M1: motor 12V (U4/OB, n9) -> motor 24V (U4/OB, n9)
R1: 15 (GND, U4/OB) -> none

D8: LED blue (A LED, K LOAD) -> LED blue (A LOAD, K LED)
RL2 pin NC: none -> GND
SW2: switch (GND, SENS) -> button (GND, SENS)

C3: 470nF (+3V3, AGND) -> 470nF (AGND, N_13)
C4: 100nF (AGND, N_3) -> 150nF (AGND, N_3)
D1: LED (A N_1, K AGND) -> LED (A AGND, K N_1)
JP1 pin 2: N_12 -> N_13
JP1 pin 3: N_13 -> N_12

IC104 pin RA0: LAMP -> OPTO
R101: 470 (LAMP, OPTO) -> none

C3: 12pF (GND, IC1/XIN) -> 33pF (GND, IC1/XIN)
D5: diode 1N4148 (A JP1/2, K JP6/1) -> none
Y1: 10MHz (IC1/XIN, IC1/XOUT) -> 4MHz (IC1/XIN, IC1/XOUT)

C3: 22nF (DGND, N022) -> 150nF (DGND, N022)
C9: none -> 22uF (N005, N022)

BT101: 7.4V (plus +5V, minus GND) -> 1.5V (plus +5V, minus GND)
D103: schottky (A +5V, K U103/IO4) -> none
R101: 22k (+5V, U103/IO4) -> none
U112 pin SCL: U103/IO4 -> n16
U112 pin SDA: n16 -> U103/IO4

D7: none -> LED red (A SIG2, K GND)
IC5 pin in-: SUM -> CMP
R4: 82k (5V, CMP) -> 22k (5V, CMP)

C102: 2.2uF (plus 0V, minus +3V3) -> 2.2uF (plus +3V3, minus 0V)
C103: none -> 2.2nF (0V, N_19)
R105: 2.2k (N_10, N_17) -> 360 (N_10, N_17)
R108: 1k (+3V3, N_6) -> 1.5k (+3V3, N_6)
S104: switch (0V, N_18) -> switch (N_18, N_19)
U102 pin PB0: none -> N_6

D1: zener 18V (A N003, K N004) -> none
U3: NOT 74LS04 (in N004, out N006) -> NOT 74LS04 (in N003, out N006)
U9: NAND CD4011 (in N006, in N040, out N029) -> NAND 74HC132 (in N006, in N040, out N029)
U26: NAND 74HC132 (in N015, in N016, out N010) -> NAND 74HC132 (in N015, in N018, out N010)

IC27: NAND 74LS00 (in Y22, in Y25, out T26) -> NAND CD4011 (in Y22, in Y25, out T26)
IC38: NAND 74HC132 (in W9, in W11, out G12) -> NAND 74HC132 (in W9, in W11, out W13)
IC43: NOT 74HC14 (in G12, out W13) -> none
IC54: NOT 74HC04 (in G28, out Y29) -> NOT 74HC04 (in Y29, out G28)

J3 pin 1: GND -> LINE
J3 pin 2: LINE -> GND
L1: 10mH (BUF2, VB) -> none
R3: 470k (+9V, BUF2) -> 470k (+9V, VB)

▶ **THE TASK**:
Reproduce word for word the material above, beginning with the line that contains "U26: NAND 74HC132" and ending with the line that contains "IC43: NOT 74HC14 (in G12, out W13) -> none".

▶ **TASK RESULT**:
U26: NAND 74HC132 (in N015, in N016, out N010) -> NAND 74HC132 (in N015, in N018, out N010)

IC27: NAND 74LS00 (in Y22, in Y25, out T26) -> NAND CD4011 (in Y22, in Y25, out T26)
IC38: NAND 74HC132 (in W9, in W11, out G12) -> NAND 74HC132 (in W9, in W11, out W13)
IC43: NOT 74HC14 (in G12, out W13) -> none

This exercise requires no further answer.